In the entries below, work out how many lines include "diode", and write only that number.

_Supplied records_
►

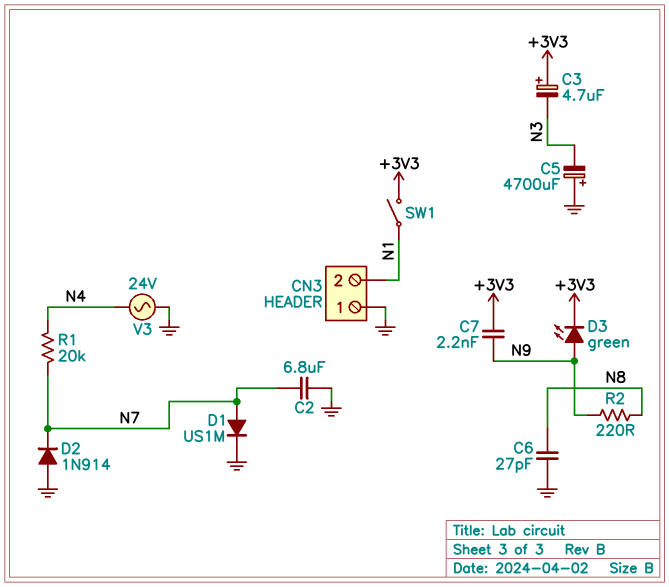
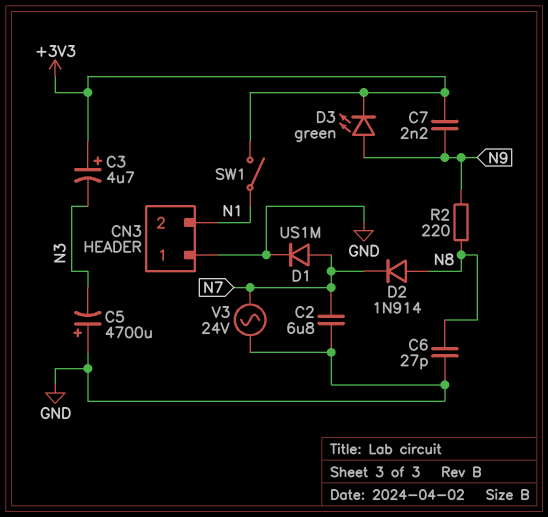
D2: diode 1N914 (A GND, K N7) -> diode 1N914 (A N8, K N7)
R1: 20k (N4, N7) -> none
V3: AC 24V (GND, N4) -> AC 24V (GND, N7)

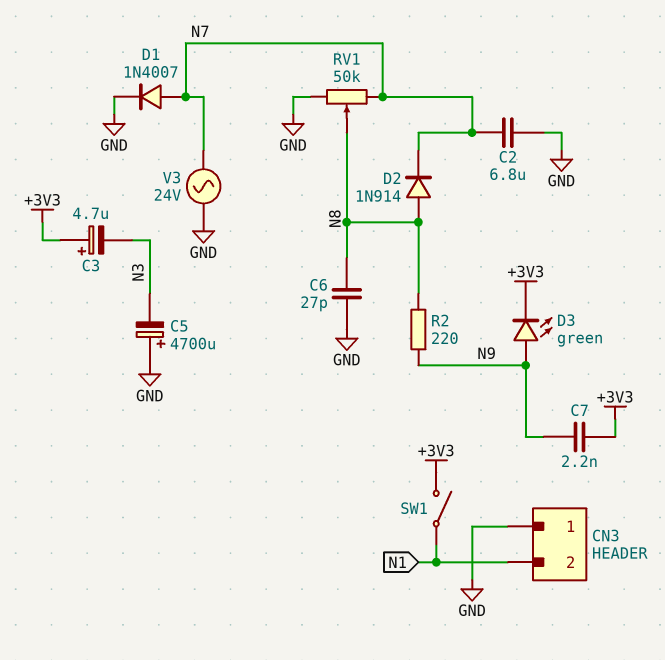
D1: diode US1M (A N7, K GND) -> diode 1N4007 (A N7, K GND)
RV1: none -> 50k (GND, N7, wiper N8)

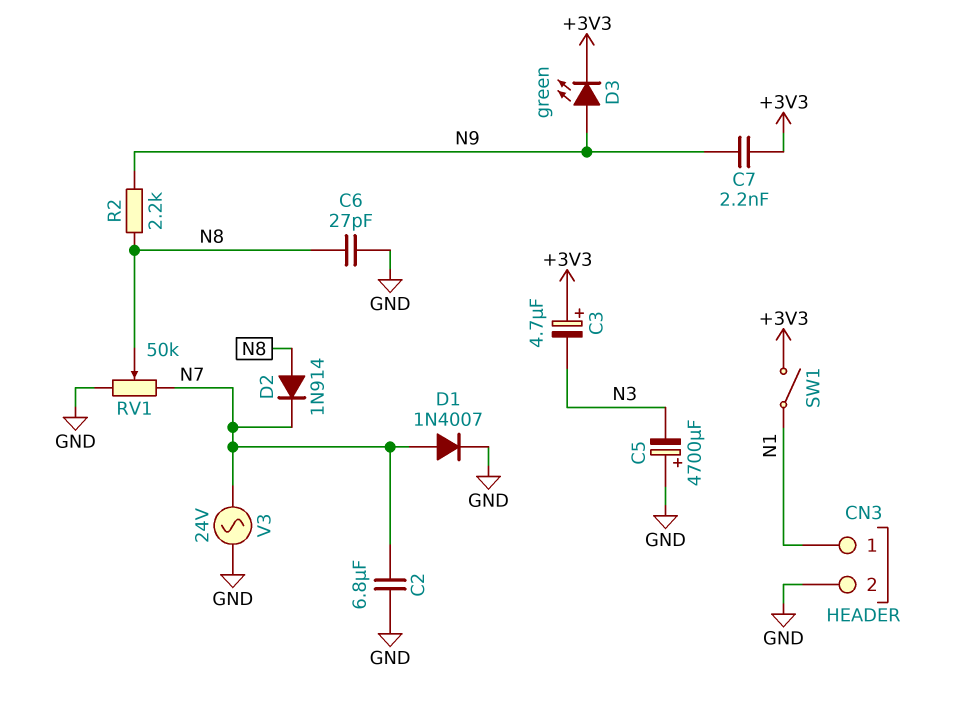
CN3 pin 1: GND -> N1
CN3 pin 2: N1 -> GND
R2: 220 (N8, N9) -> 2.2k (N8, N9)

◄
►

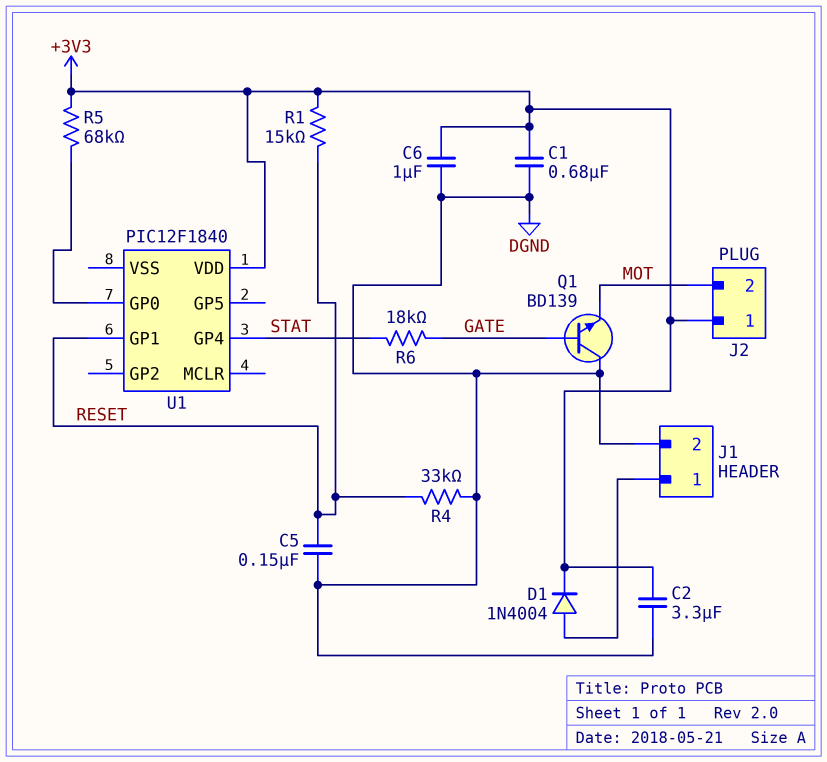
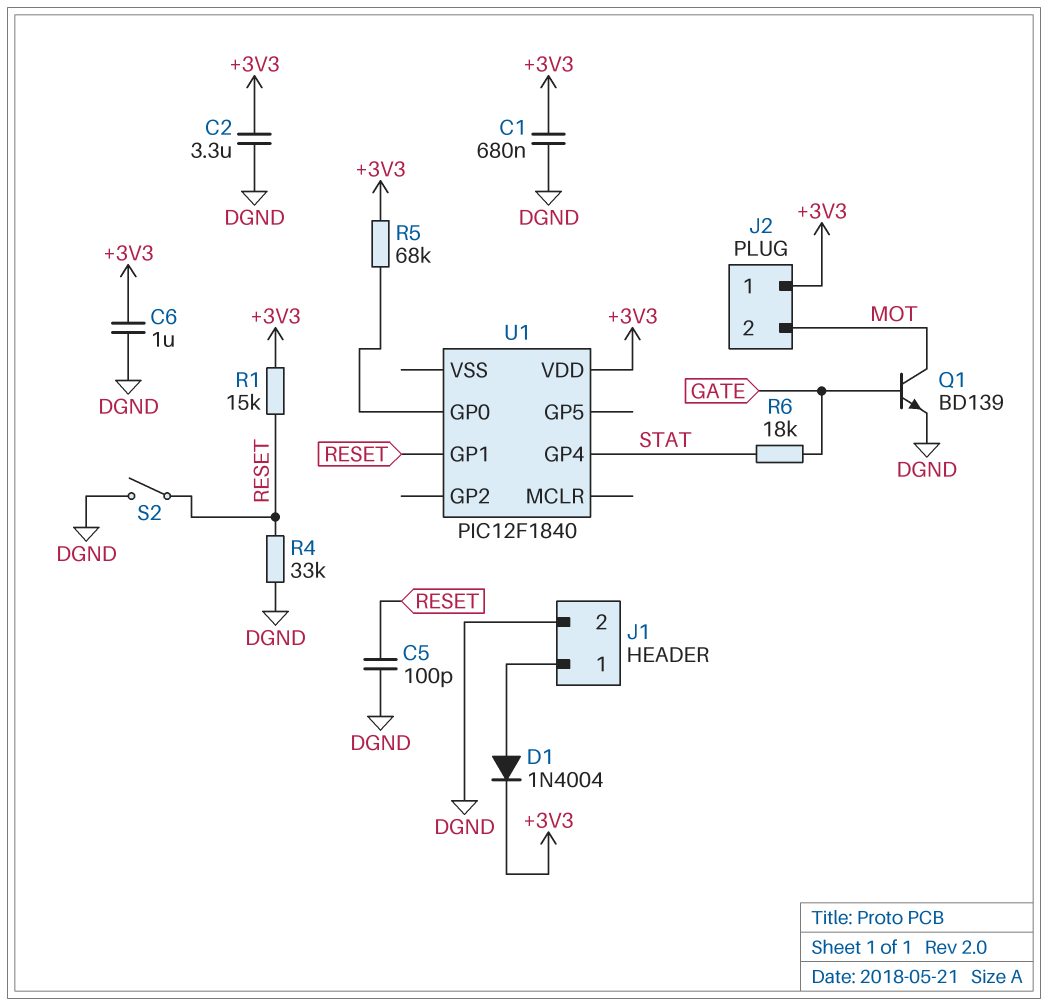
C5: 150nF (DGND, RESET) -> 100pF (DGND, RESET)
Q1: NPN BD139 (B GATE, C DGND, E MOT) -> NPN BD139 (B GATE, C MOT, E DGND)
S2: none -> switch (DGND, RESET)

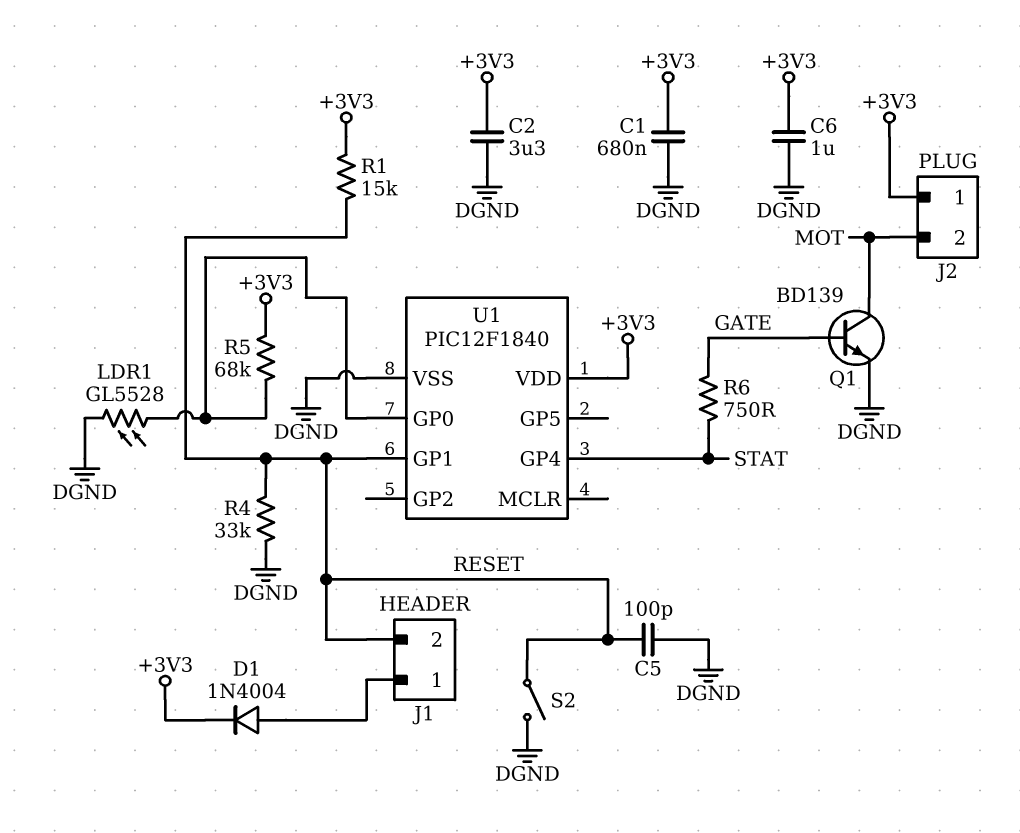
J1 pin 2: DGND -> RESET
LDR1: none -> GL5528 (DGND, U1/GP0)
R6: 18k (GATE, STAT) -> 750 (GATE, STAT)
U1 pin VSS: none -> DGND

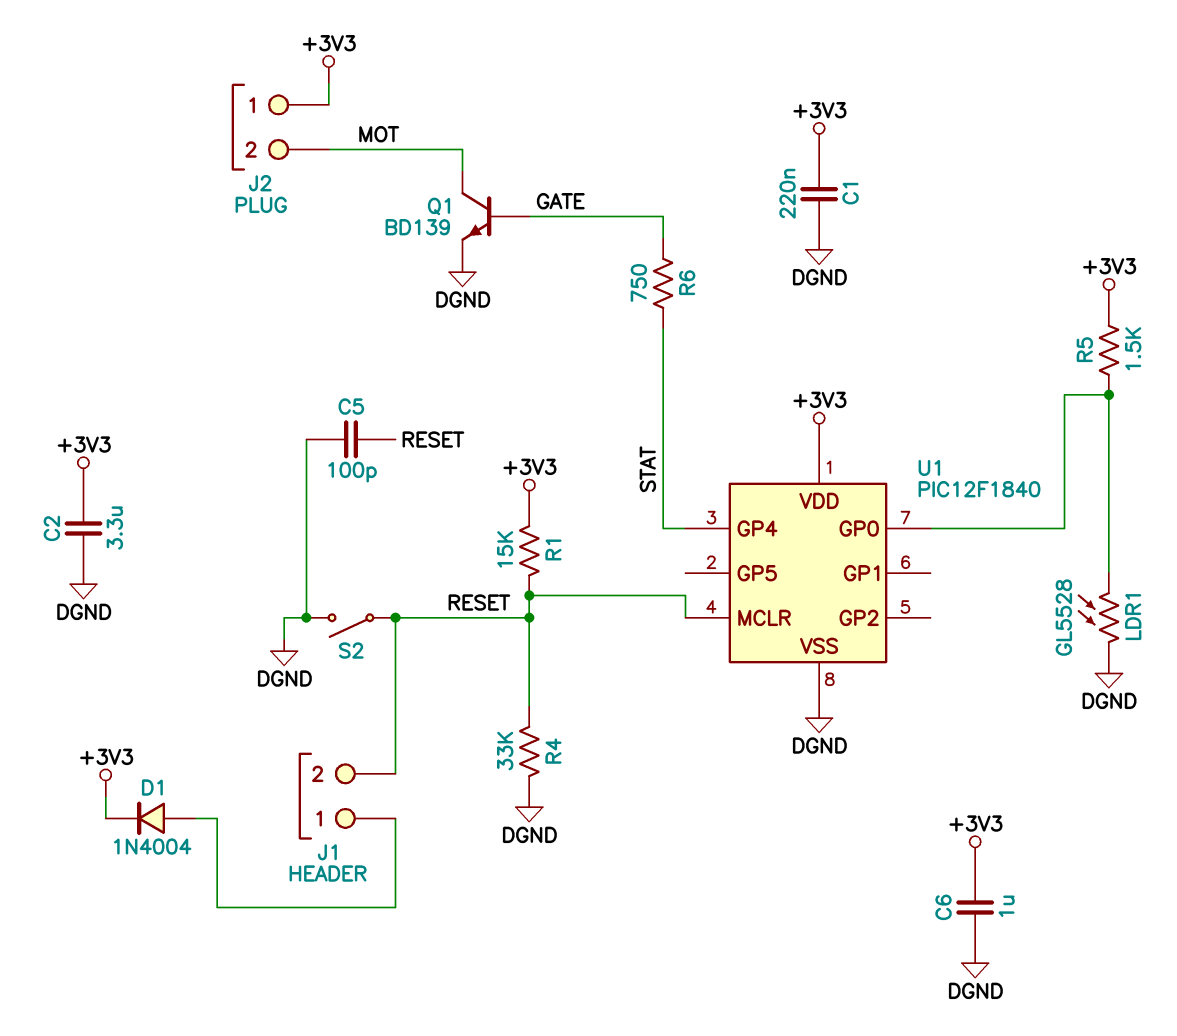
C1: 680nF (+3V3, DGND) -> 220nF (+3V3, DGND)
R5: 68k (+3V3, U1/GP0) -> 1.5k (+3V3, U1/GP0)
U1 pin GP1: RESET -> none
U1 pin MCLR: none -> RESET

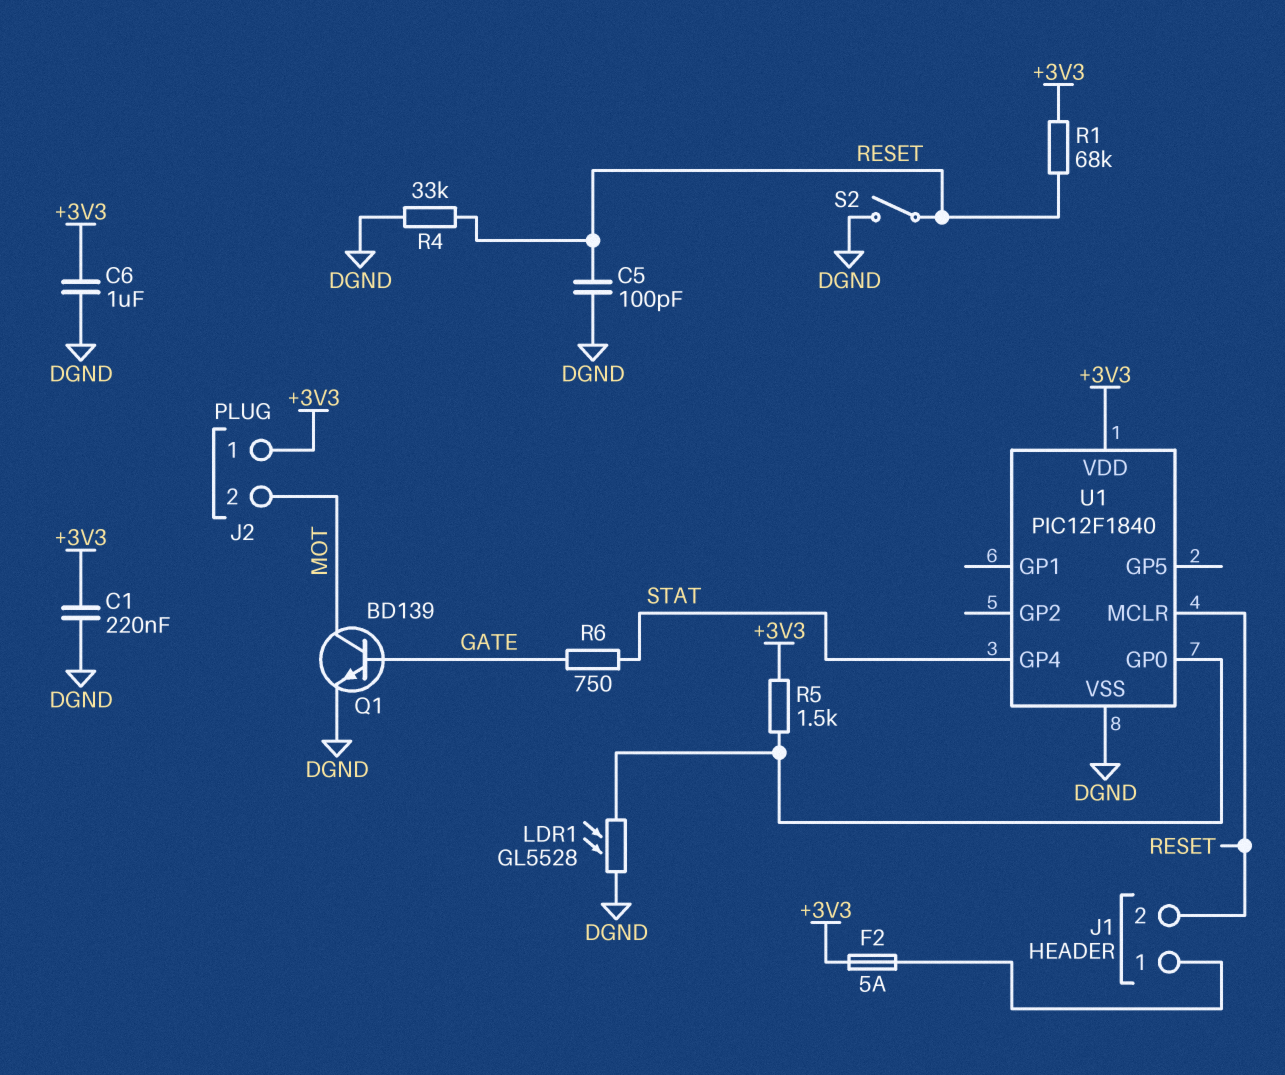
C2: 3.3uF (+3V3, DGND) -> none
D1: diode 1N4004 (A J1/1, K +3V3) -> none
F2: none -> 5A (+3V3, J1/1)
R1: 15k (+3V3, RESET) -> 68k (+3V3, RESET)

◄
►

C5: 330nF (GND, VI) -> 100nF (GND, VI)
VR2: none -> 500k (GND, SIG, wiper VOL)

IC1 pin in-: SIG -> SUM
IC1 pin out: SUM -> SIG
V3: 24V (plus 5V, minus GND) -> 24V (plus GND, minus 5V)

◄

_Task result_
3